* EXERCISE GOAL: Transcribe everything in the listing below exactly, except the pictures.

• • •

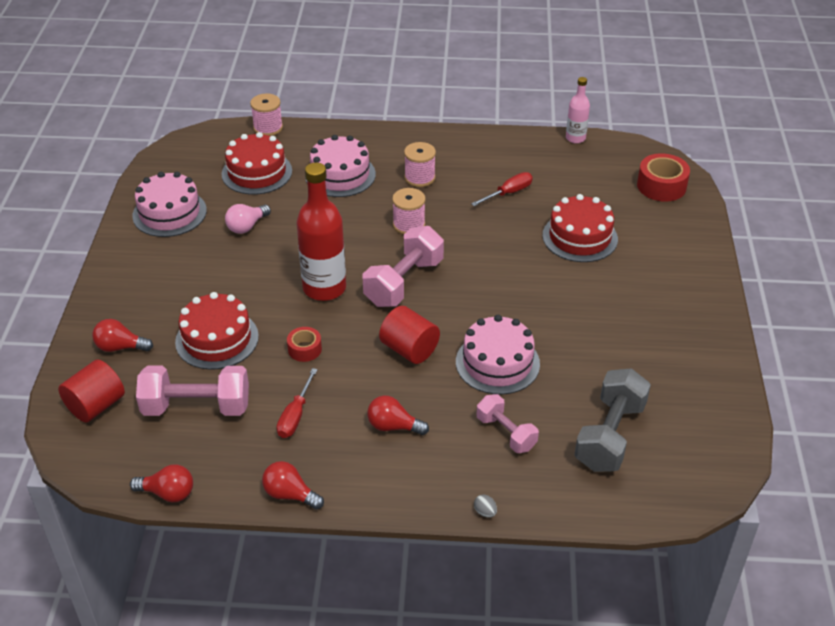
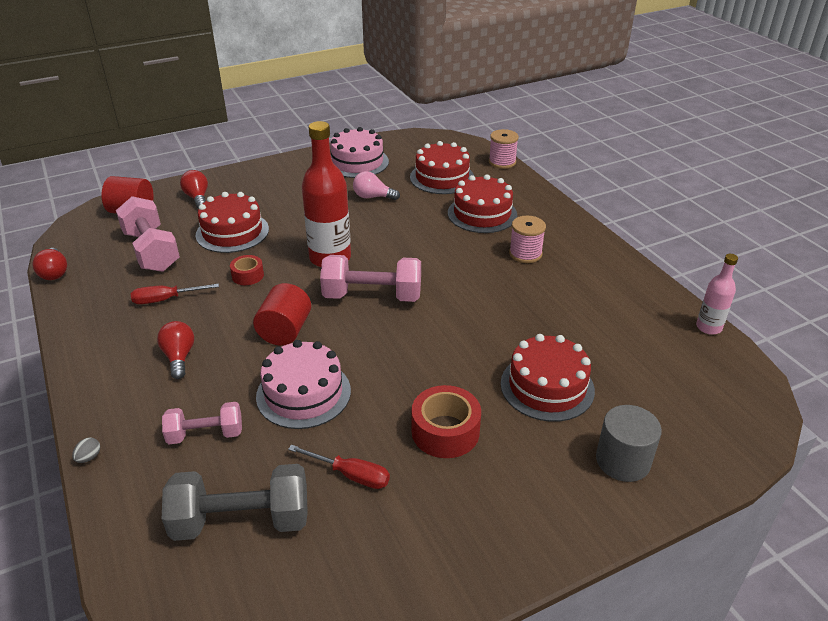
camera: 60 degrees right, 5 degrees down
(290, 494) = (72, 330): red light bulb -> none
(340, 175) = (482, 214): pink cake -> red cake
(409, 225) = (453, 271): pink spool -> none
(506, 433) = (205, 434): pink dumbbell -> pink dumbbell turned 60 degrees clockwise
(508, 193) = (564, 313): red screwdriver -> red screwdriver (350, 475)
(661, 186) = (710, 424): red tape -> red tape (445, 431)
(667, 237) = (623, 461): none -> grey cylinder

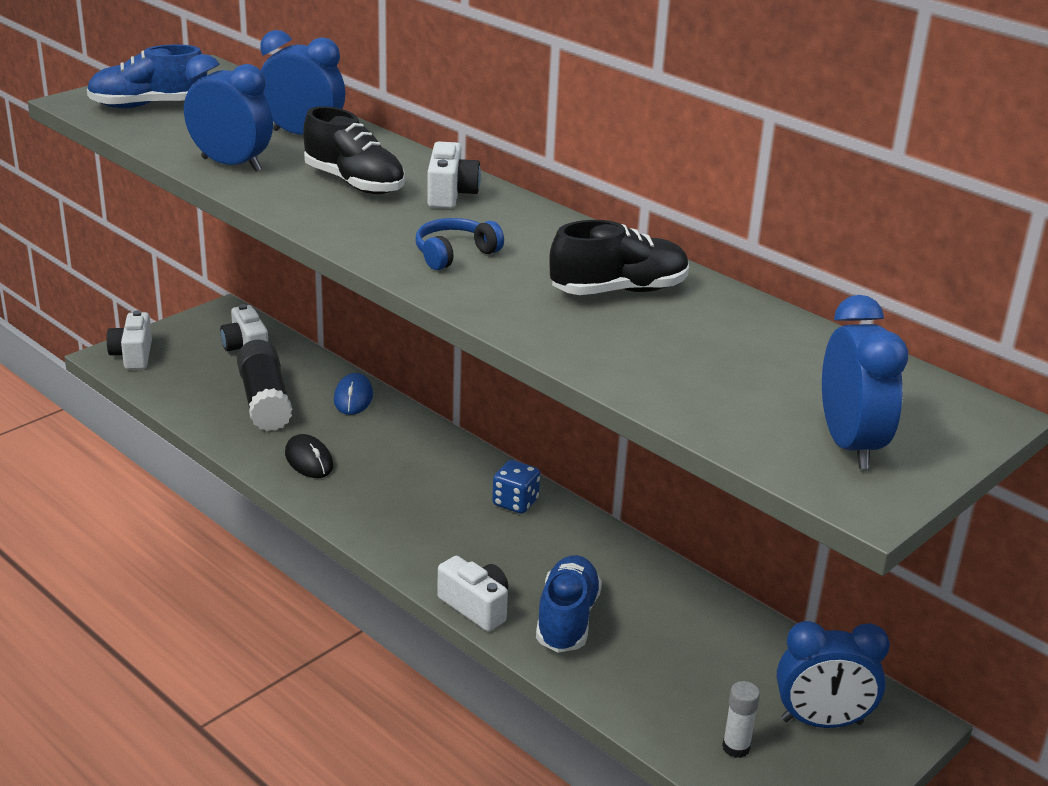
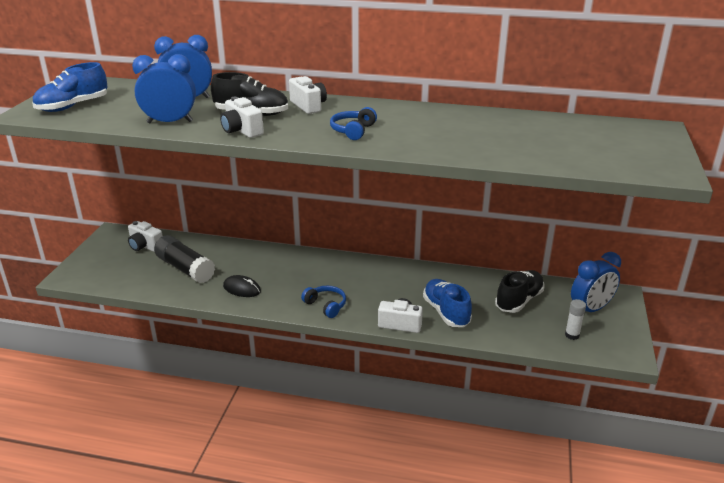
camera: 30 degrees left, 0 degrees up
(133, 355) = (80, 272): white camera -> white camera (241, 131)
(353, 398) = (232, 250): blue mouse -> none
(398, 533) = (326, 305): none -> blue headphones
(515, 502) = (365, 270): blue dice -> none
(619, 291) = (451, 124): black shoe -> black shoe (519, 300)
(849, 445) = (635, 155): blue clock -> none

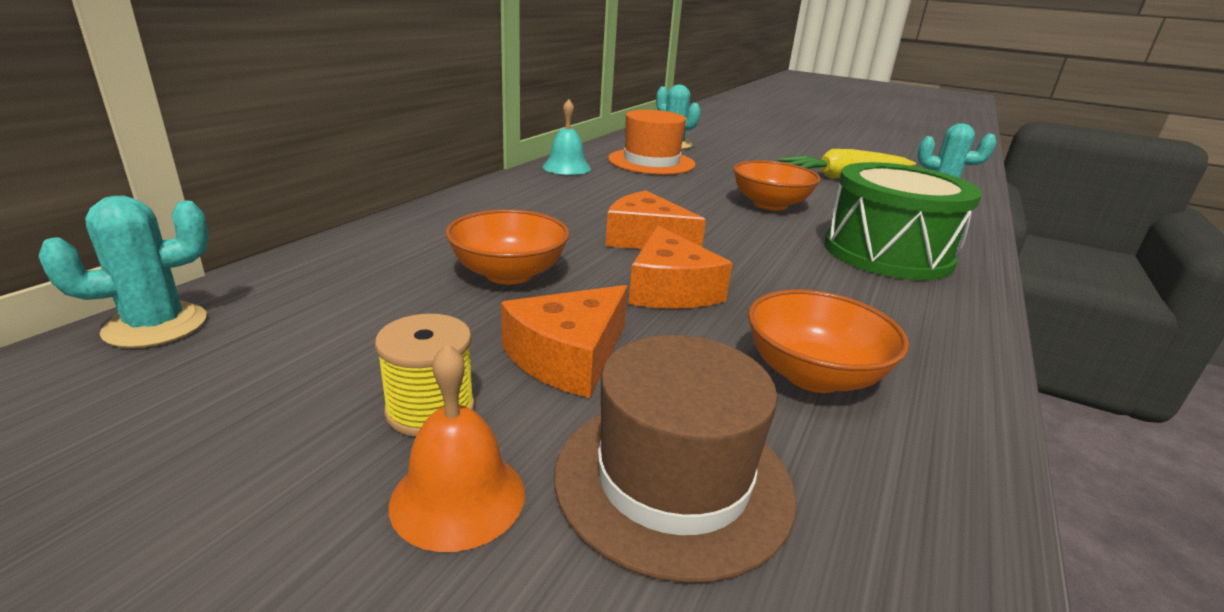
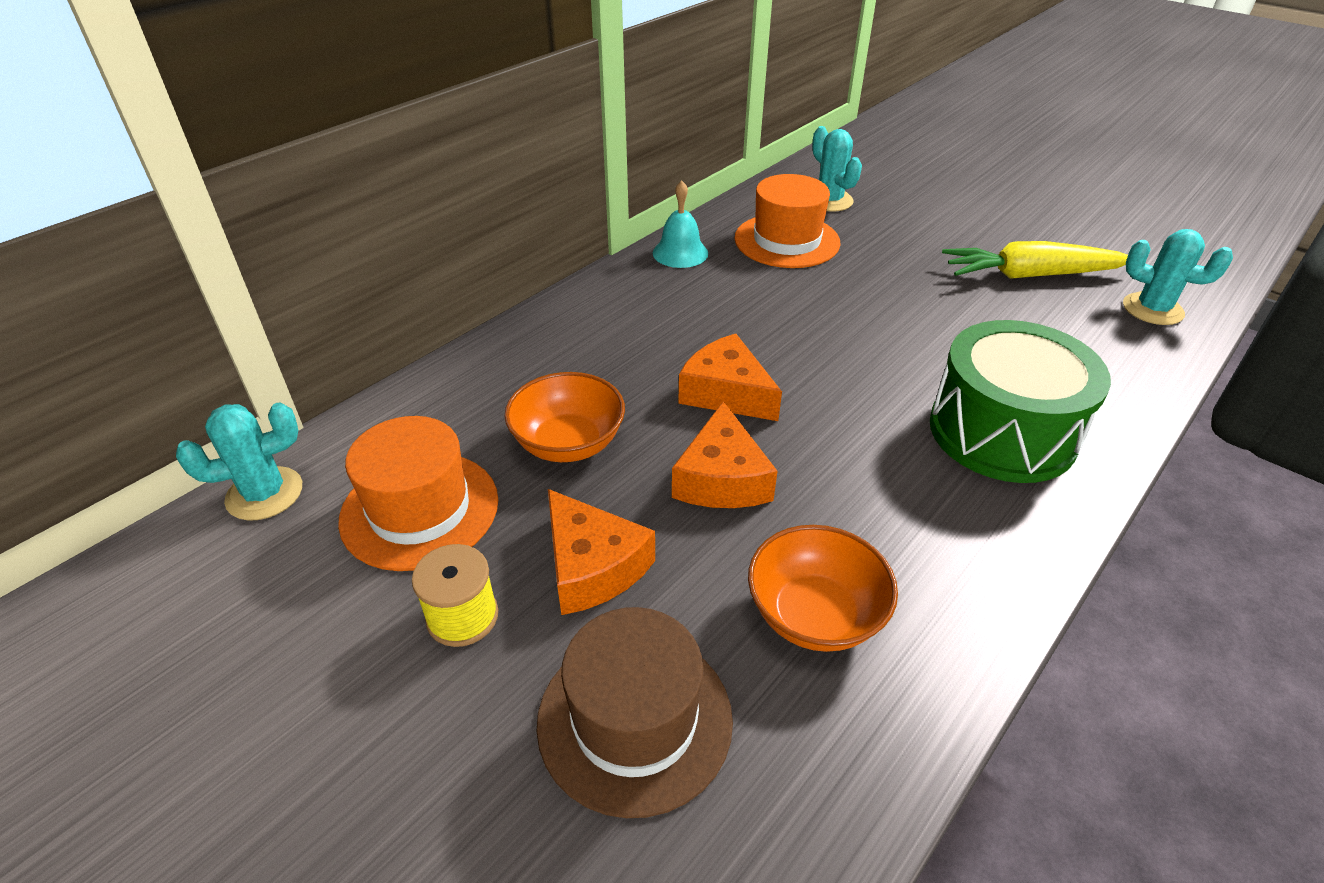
camera: 15 degrees right, 15 degrees up
(357, 327) = (420, 509): none -> orange hat
(458, 497) = (465, 711): orange bell -> none
(568, 357) = (592, 566): orange cheese -> orange cheese turned 90 degrees counterclockwise
(770, 204) = (900, 332): orange bowl -> none

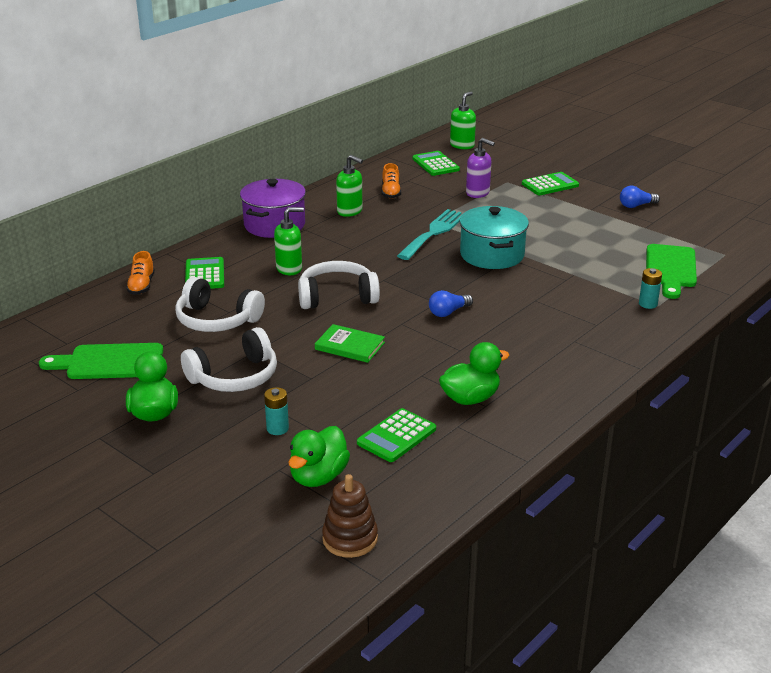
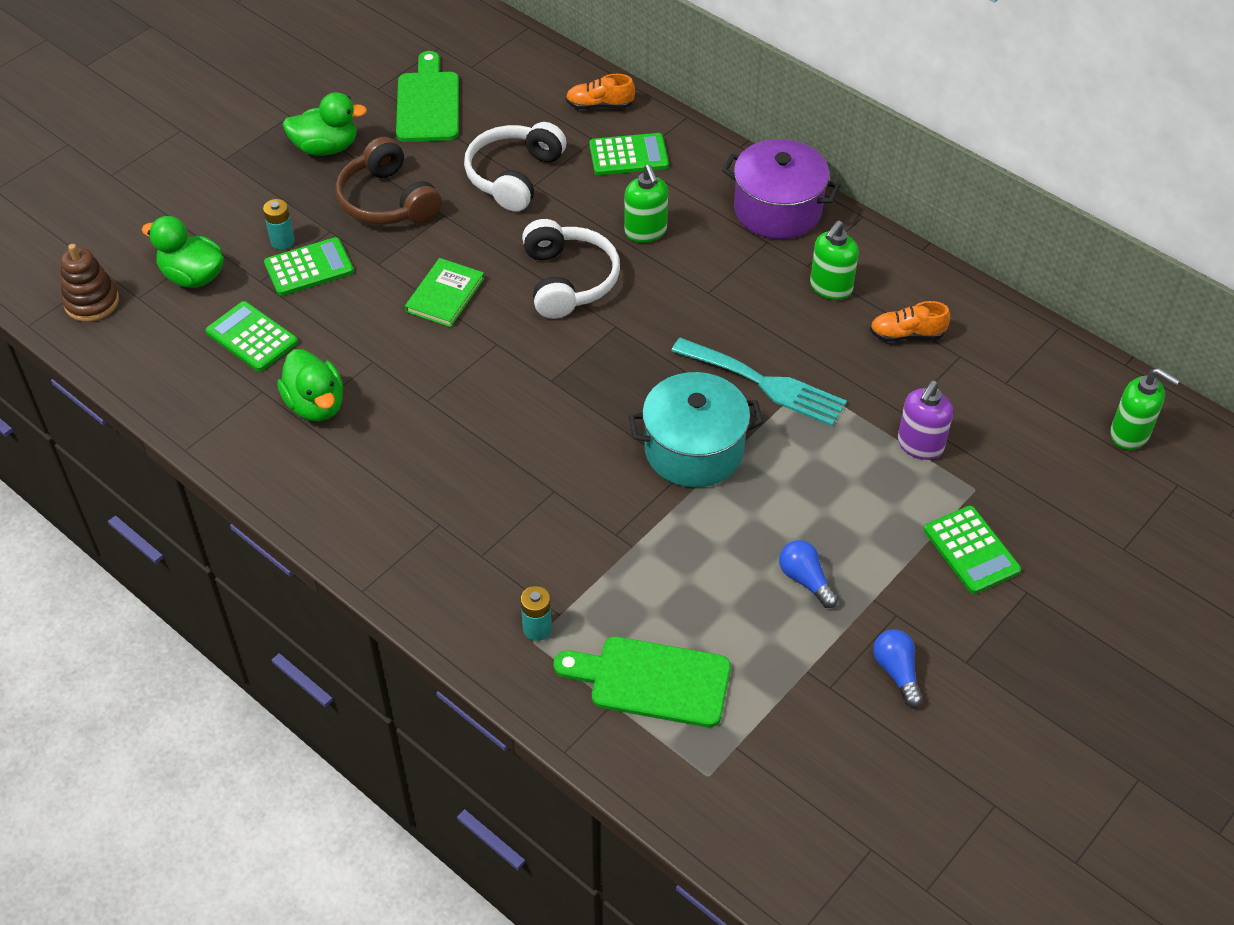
camera: 90 degrees right, 20 degrees up
(234, 377) = (388, 201): white headphones -> brown headphones
(435, 164) = (1033, 393): green calculator -> green calculator (309, 267)
(448, 312) = (523, 392): blue light bulb -> blue light bulb (805, 580)

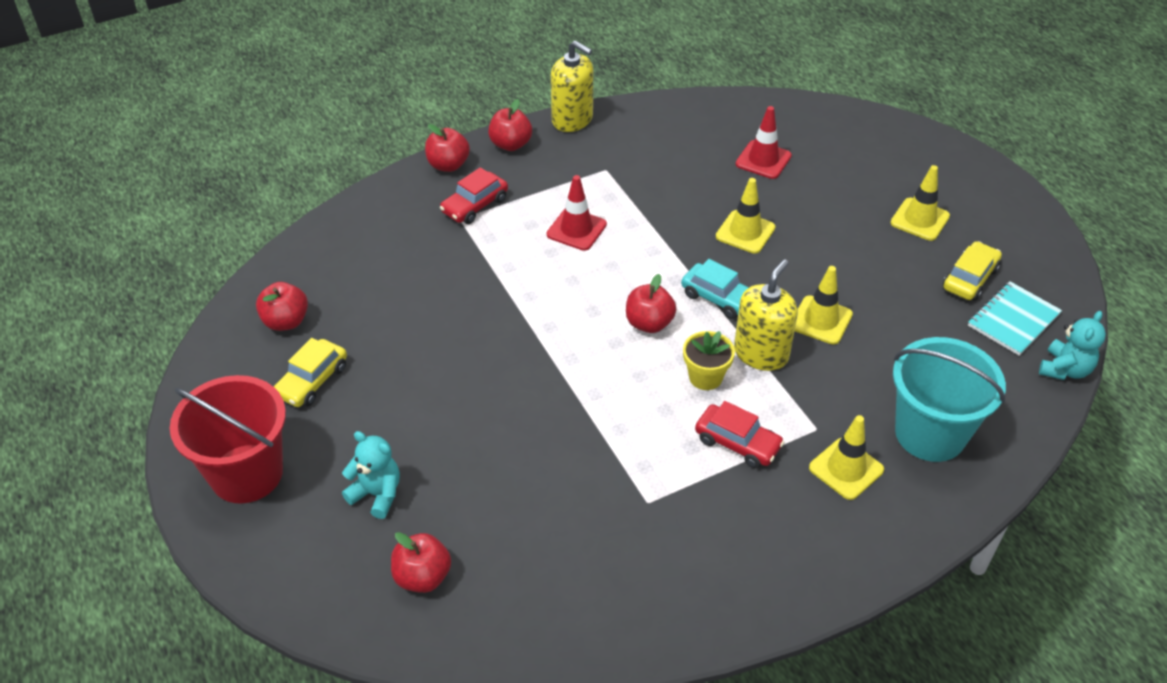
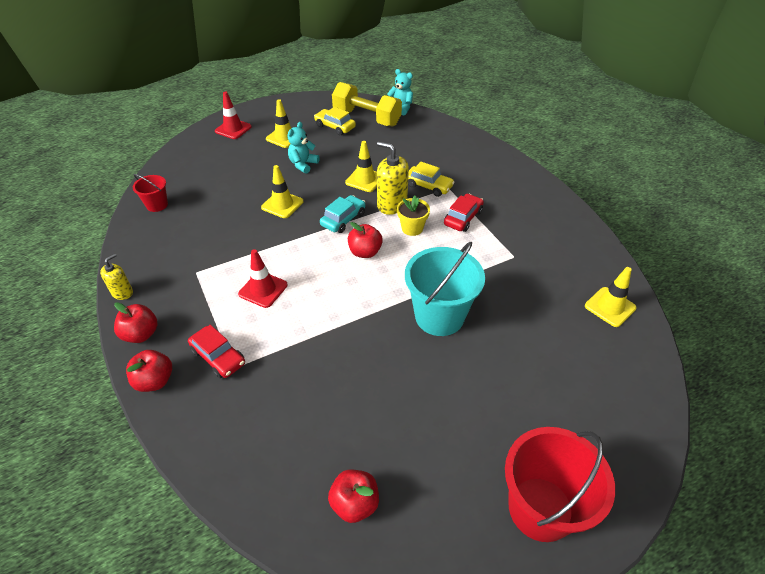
camera: 90 degrees left, 0 degrees up
(312, 381) = (429, 467): yellow car -> yellow car (428, 186)
(377, 494) = (540, 403): turquoise teddy bear -> turquoise teddy bear (303, 164)
(422, 577) = (602, 368): red apple -> none
(572, 119) = (122, 292): yellow soap dispenser -> yellow soap dispenser, size x0.58
(729, 117) = (157, 205): none -> red bucket
(763, 160) = (210, 192): red traffic cone -> red traffic cone (233, 129)
(846, 469) = (475, 180): yellow traffic cone -> yellow traffic cone (610, 307)
(930, 433) = (447, 151): turquoise bucket -> turquoise bucket (439, 316)
(1013, 320) = (367, 118): turquoise notebook -> yellow dumbbell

• • •

* REPLY:
camera: 60 degrees right, 5 degrees down
(290, 494) = (72, 330): red light bulb -> none
(340, 175) = (482, 214): pink cake -> red cake
(409, 225) = (453, 271): pink spool -> none
(506, 433) = (205, 434): pink dumbbell -> pink dumbbell turned 60 degrees clockwise
(508, 193) = (564, 313): red screwdriver -> red screwdriver (350, 475)
(661, 186) = (710, 424): red tape -> red tape (445, 431)
(667, 237) = (623, 461): none -> grey cylinder

camera: 30 degrees left, 0 degrees up
(133, 355) = (80, 272): white camera -> white camera (241, 131)
(353, 398) = (232, 250): blue mouse -> none
(398, 533) = (326, 305): none -> blue headphones
(515, 502) = (365, 270): blue dice -> none
(619, 291) = (451, 124): black shoe -> black shoe (519, 300)
(849, 445) = (635, 155): blue clock -> none

camera: 15 degrees right, 15 degrees up
(357, 327) = (420, 509): none -> orange hat
(458, 497) = (465, 711): orange bell -> none
(568, 357) = (592, 566): orange cheese -> orange cheese turned 90 degrees counterclockwise
(770, 204) = (900, 332): orange bowl -> none

camera: 90 degrees right, 20 degrees up
(234, 377) = (388, 201): white headphones -> brown headphones
(435, 164) = (1033, 393): green calculator -> green calculator (309, 267)
(448, 312) = (523, 392): blue light bulb -> blue light bulb (805, 580)

camera: 90 degrees left, 0 degrees up
(312, 381) = (429, 467): yellow car -> yellow car (428, 186)
(377, 494) = (540, 403): turquoise teddy bear -> turquoise teddy bear (303, 164)
(422, 577) = (602, 368): red apple -> none
(572, 119) = (122, 292): yellow soap dispenser -> yellow soap dispenser, size x0.58
(729, 117) = (157, 205): none -> red bucket
(763, 160) = (210, 192): red traffic cone -> red traffic cone (233, 129)
(846, 469) = (475, 180): yellow traffic cone -> yellow traffic cone (610, 307)
(930, 433) = (447, 151): turquoise bucket -> turquoise bucket (439, 316)
(1013, 320) = (367, 118): turquoise notebook -> yellow dumbbell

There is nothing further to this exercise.